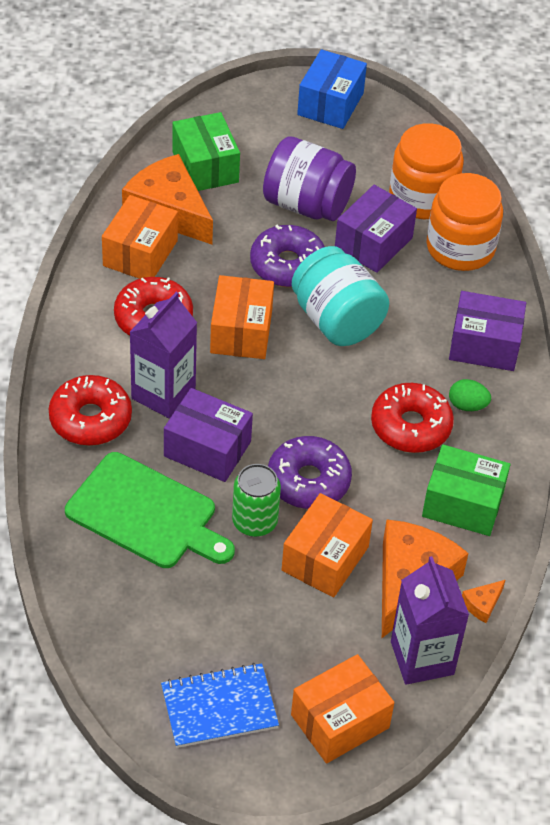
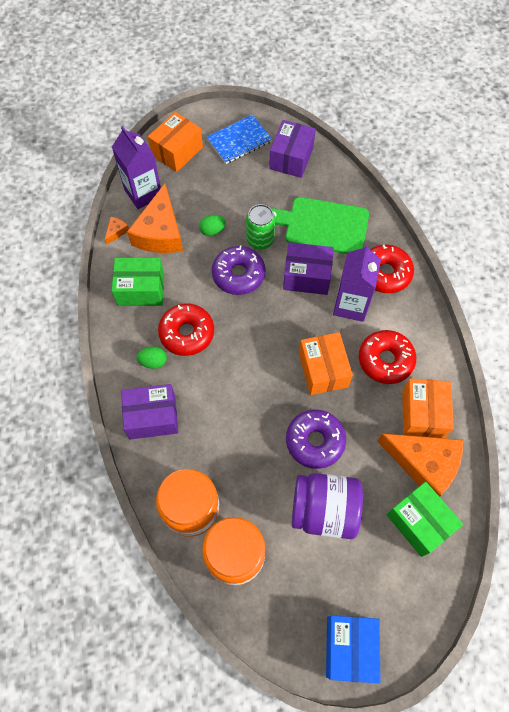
camera: 165 degrees right, 15 degrees up
(325, 558) = (212, 231): orange box -> green egg
(336, 320) = (262, 402): turquoise jar -> none
(373, 243) = (259, 487): purple box -> purple box (291, 158)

### TASK PROMPT
Reprint the listing above exactly, without images.

### SOLUTION BELOW
camera: 165 degrees right, 15 degrees up
(325, 558) = (212, 231): orange box -> green egg
(336, 320) = (262, 402): turquoise jar -> none
(373, 243) = (259, 487): purple box -> purple box (291, 158)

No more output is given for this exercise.